┌──

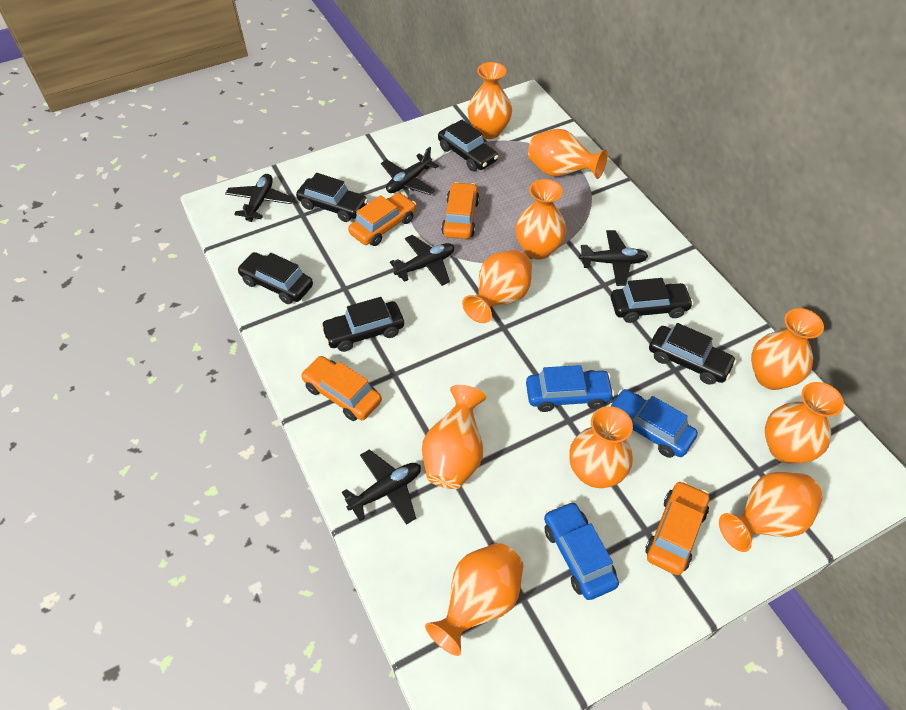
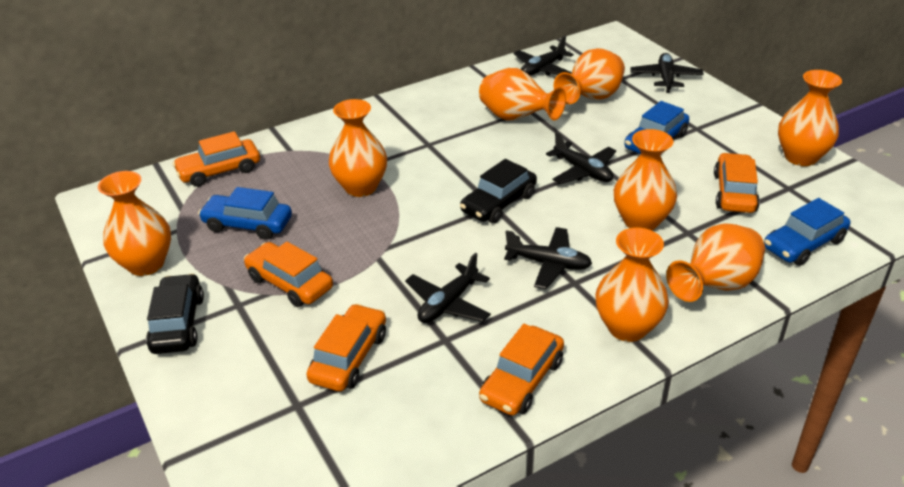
black car: 6 -> 2
orange car: 4 -> 5
orange vase: 10 -> 8

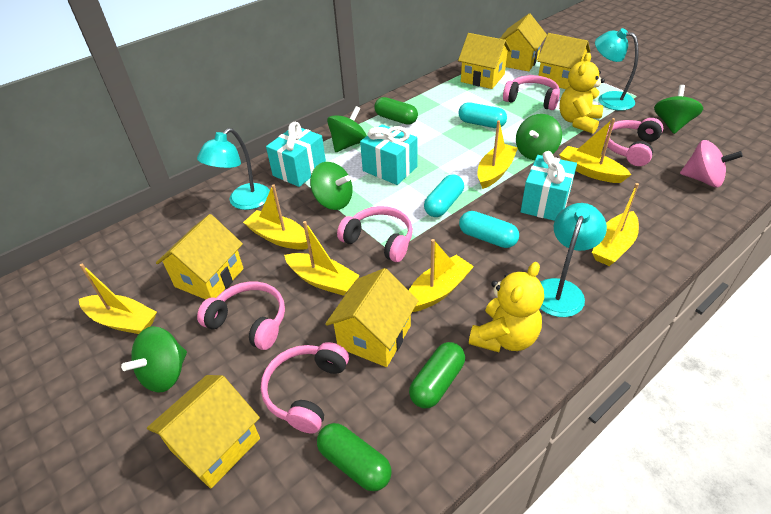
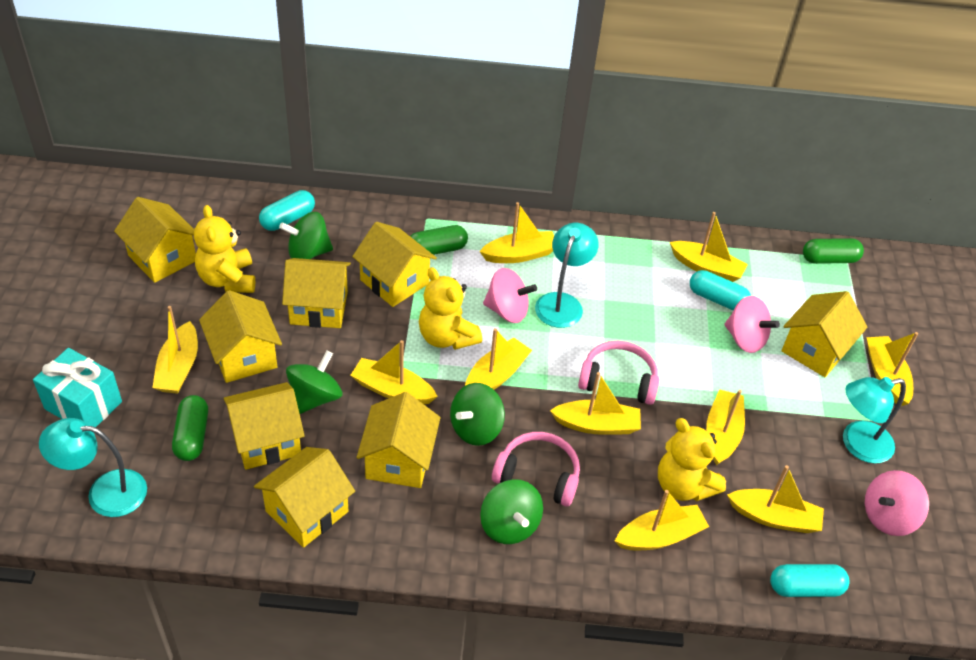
green spinning top: 5 -> 4
pink headphones: 5 -> 2
pink spinning top: 1 -> 3
turquoise gift: 3 -> 1
yellow boat: 7 -> 10
yellow house: 6 -> 8
yellow teddy bear: 2 -> 3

└──

Your response should reproduce the entire listing verbatim, minus the pictures.

black car: 6 -> 2
orange car: 4 -> 5
orange vase: 10 -> 8

green spinning top: 5 -> 4
pink headphones: 5 -> 2
pink spinning top: 1 -> 3
turquoise gift: 3 -> 1
yellow boat: 7 -> 10
yellow house: 6 -> 8
yellow teddy bear: 2 -> 3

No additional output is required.